- _What to produce_
When you have gone through the records below, state only how many lines include the word "cactus".

(Records excerpted from a collection)
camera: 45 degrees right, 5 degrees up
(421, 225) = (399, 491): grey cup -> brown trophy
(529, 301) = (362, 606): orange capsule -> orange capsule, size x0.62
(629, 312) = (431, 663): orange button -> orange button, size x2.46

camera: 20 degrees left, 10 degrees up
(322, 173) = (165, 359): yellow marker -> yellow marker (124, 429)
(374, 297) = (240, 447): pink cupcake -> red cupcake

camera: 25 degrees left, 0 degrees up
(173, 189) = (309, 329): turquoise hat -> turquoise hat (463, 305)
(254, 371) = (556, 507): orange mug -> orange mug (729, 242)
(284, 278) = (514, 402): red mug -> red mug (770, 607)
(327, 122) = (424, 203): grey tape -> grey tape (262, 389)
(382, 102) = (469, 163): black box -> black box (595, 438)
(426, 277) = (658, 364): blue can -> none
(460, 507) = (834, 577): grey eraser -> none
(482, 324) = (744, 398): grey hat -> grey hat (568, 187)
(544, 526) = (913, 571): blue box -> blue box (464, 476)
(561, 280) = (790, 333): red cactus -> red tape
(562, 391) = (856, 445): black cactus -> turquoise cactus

- _Exercise solution_
2